== Problem ==
Starting at the line that contains "brown goblet: 3 -> 4", reproduce only the lines through the end of the data, exactly, including both the first and the last; skip the pictures.
Start of Study material
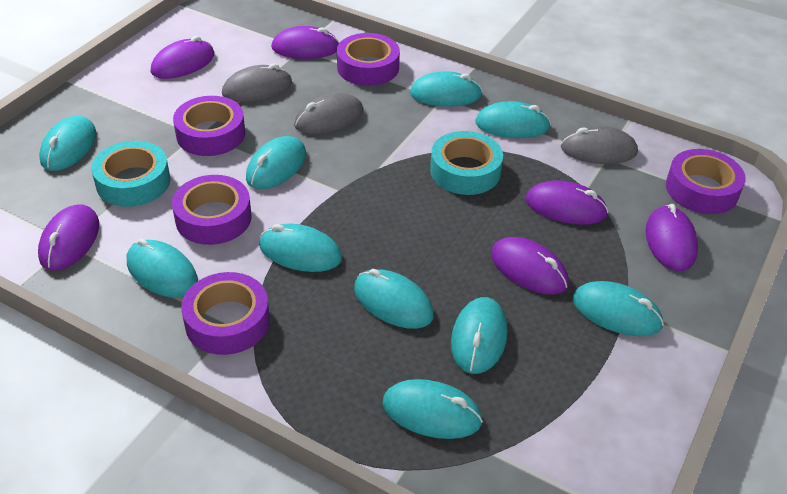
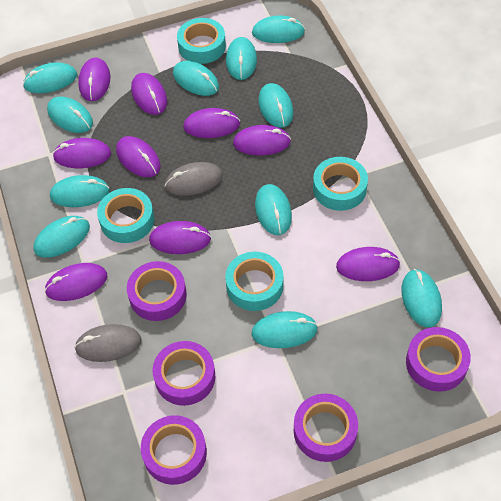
grey mouse: 3 -> 2
purple mouse: 6 -> 9
turquoise mouse: 10 -> 11
turquoise tape: 2 -> 4

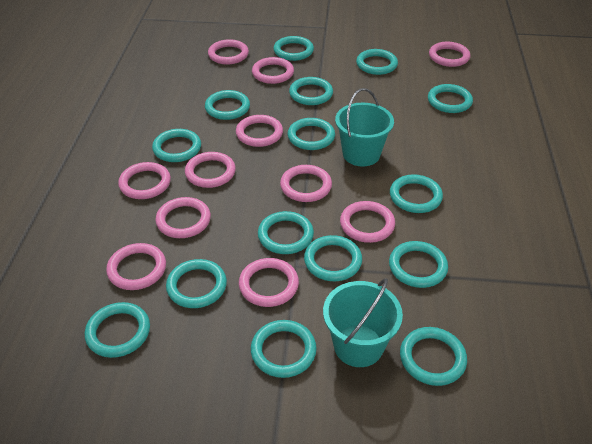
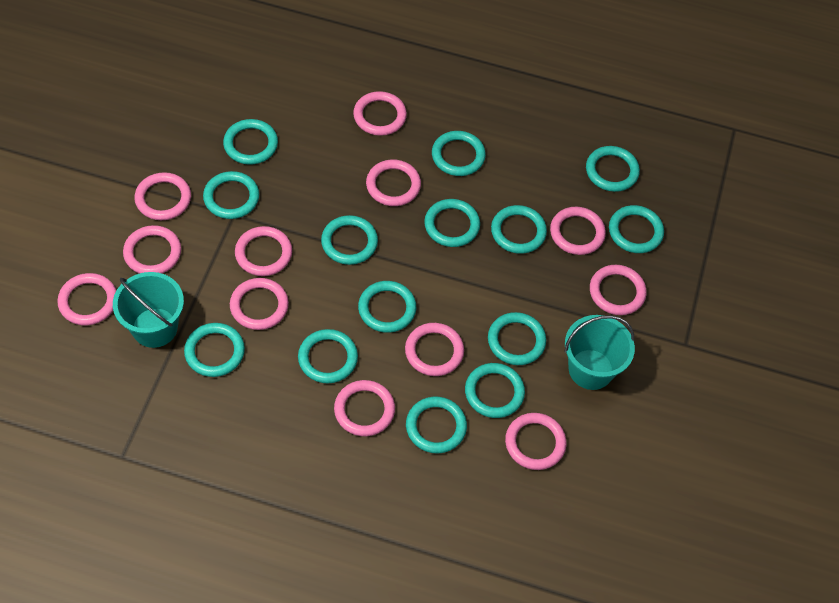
pink ring: 11 -> 12
turquoise ring: 15 -> 14

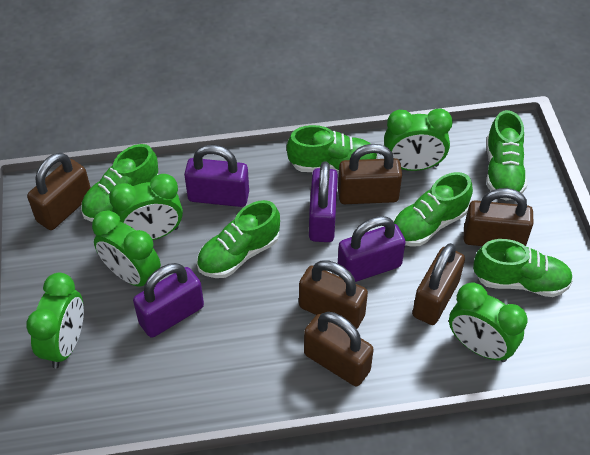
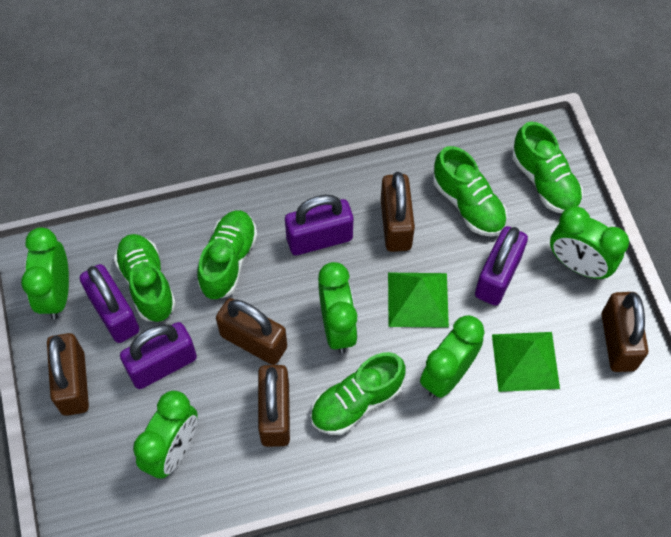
brown padlock: 6 -> 5
green pyramid: 0 -> 2
green shoe: 6 -> 5

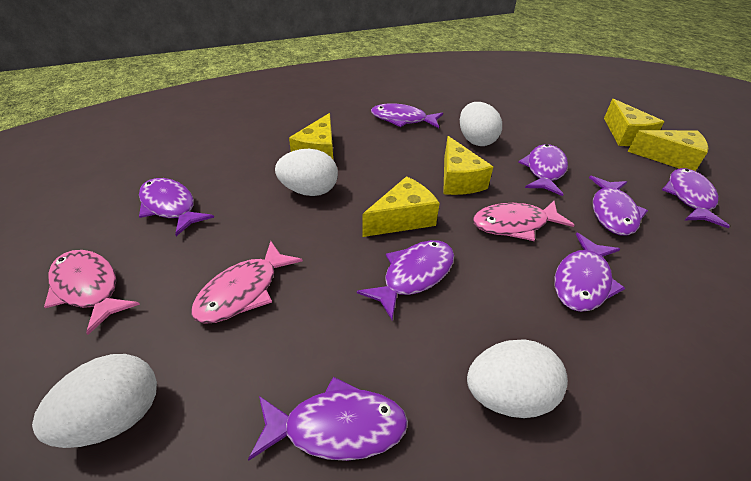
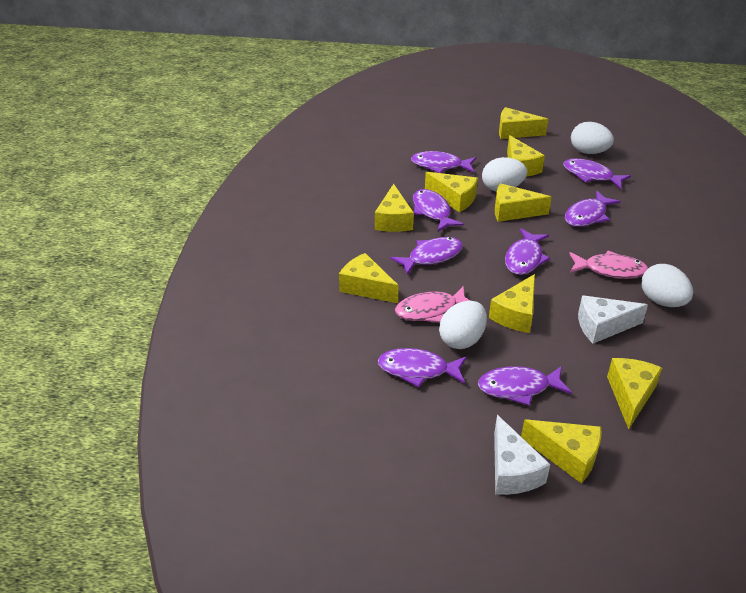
pink fish: 3 -> 2
white cheese: 0 -> 2
yellow cheese: 5 -> 9

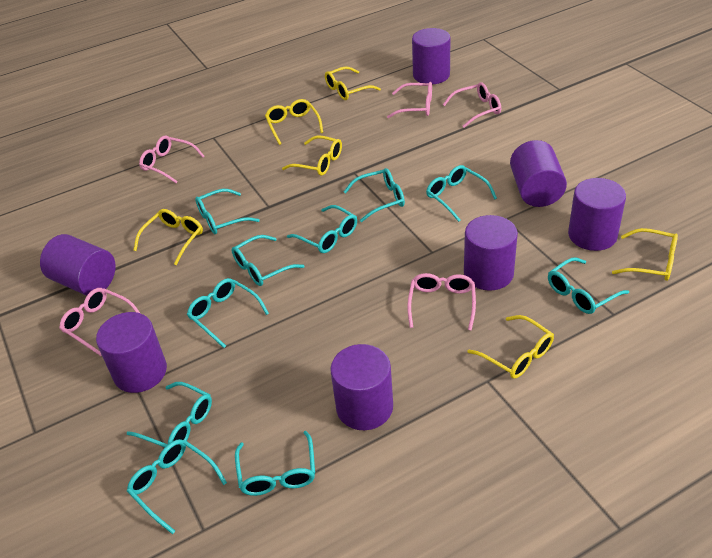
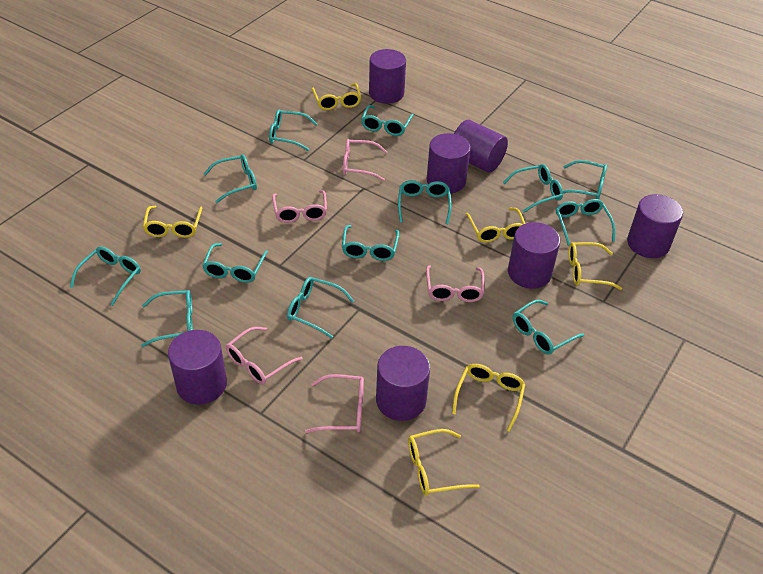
turquoise glasses: 10 -> 13

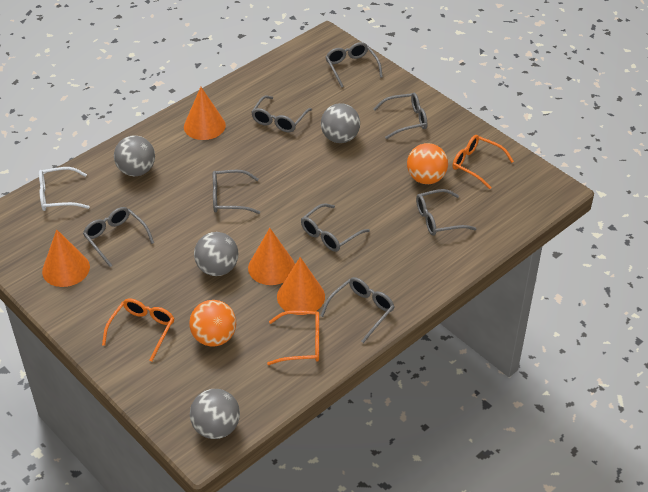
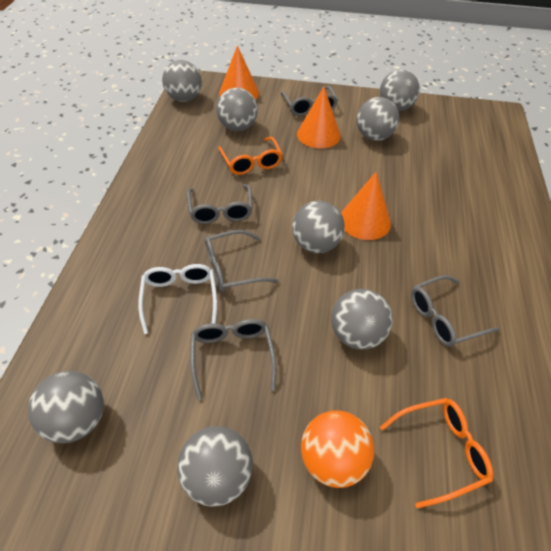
grey ball: 4 -> 8
grey glasses: 8 -> 5
orange ball: 2 -> 1
orange cone: 4 -> 3
orange glasses: 3 -> 2

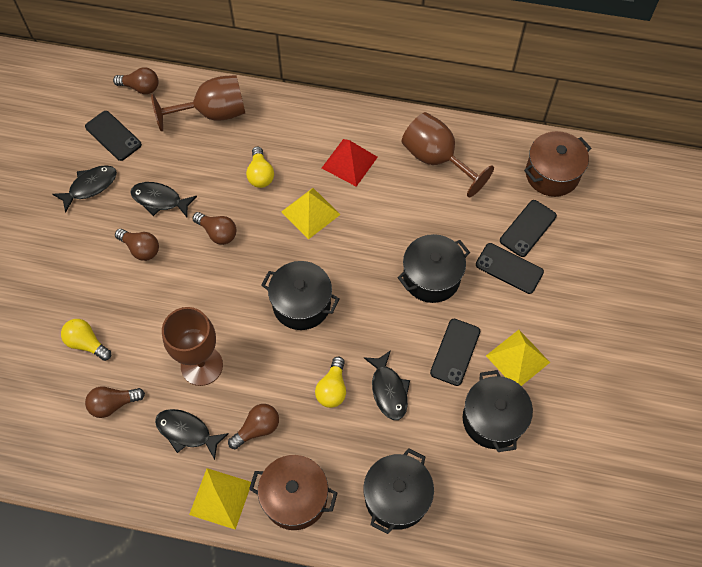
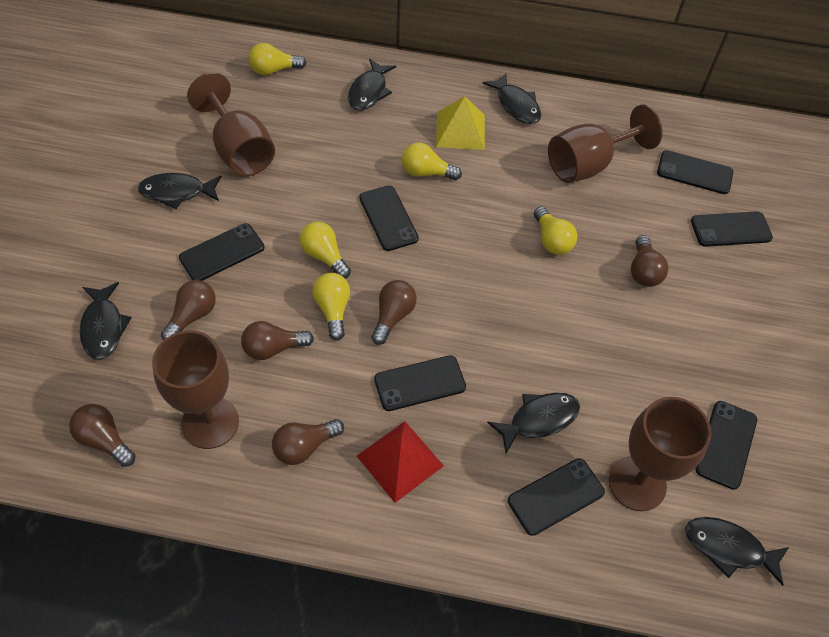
black fish: 4 -> 6
black phone: 4 -> 7
black pot: 4 -> 0
brown goblet: 3 -> 4
brown light bulb: 5 -> 6
brown pot: 2 -> 0
yellow light bulb: 3 -> 5
yellow pyramid: 3 -> 1

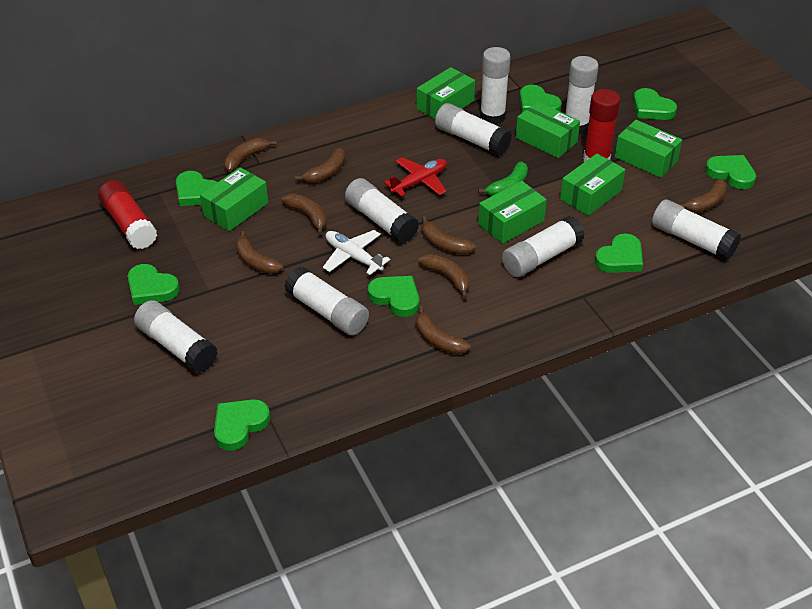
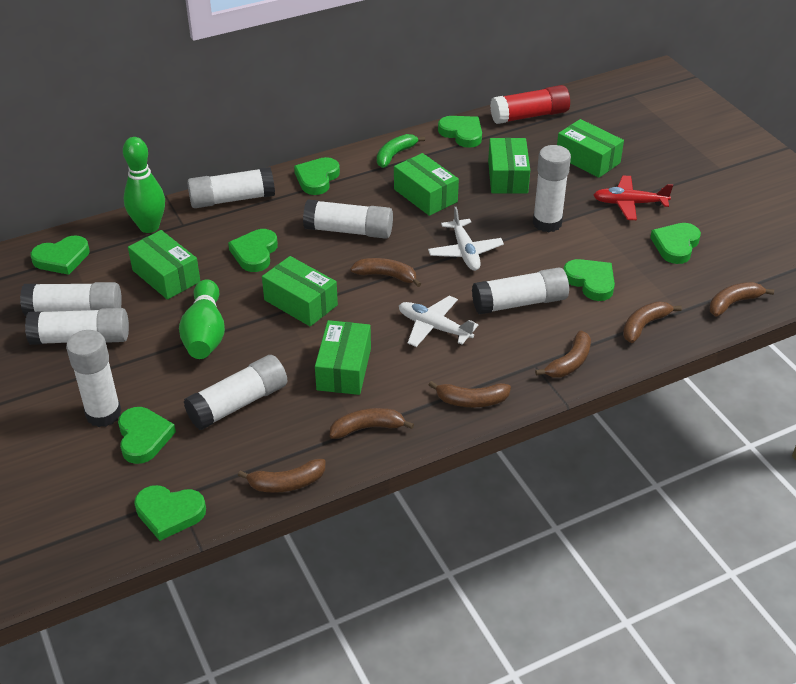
brown banana: 8 -> 7
green bowling pin: 0 -> 2
red glue stick: 2 -> 1
white plane: 1 -> 2

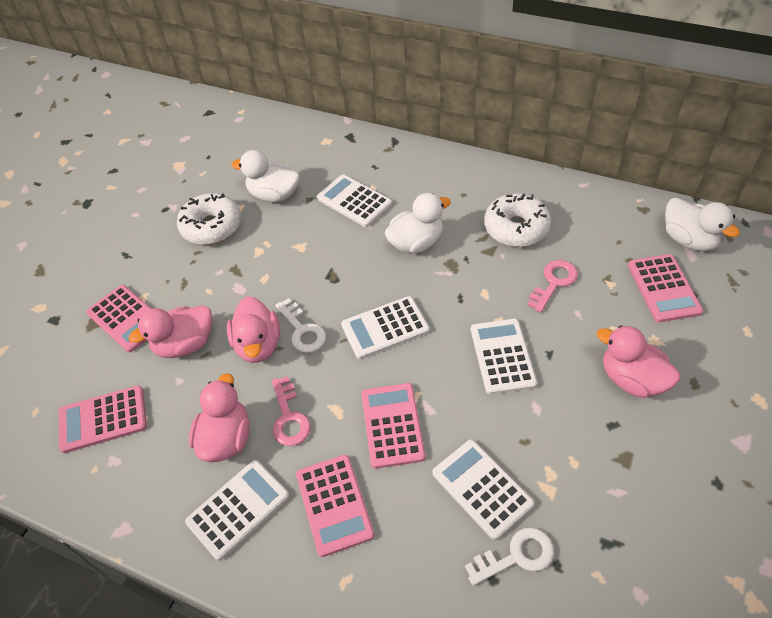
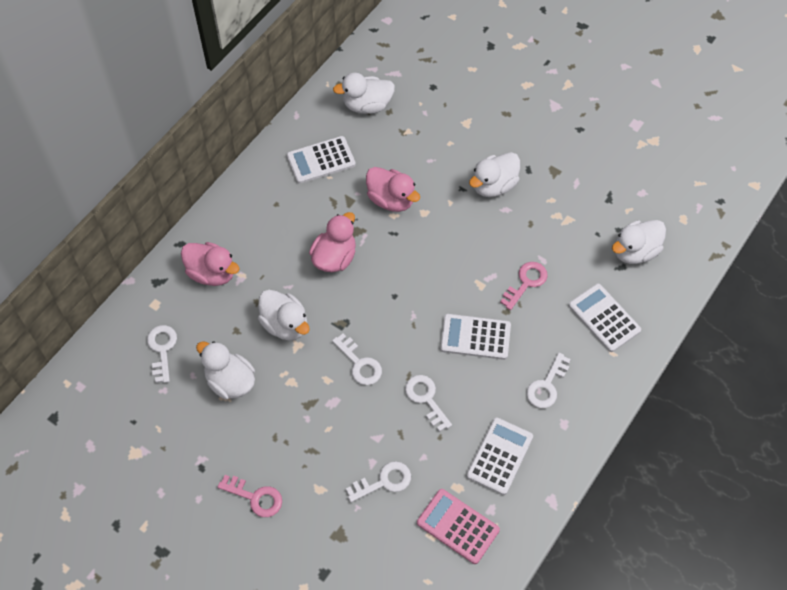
pink calculator: 5 -> 1
pink duck: 4 -> 3
white calculator: 5 -> 4
white donut: 2 -> 0
white duck: 3 -> 5
white key: 2 -> 5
End of Study material
== Expected answer ==
brown goblet: 3 -> 4
brown light bulb: 5 -> 6
brown pot: 2 -> 0
yellow light bulb: 3 -> 5
yellow pyramid: 3 -> 1

brown banana: 8 -> 7
green bowling pin: 0 -> 2
red glue stick: 2 -> 1
white plane: 1 -> 2

pink calculator: 5 -> 1
pink duck: 4 -> 3
white calculator: 5 -> 4
white donut: 2 -> 0
white duck: 3 -> 5
white key: 2 -> 5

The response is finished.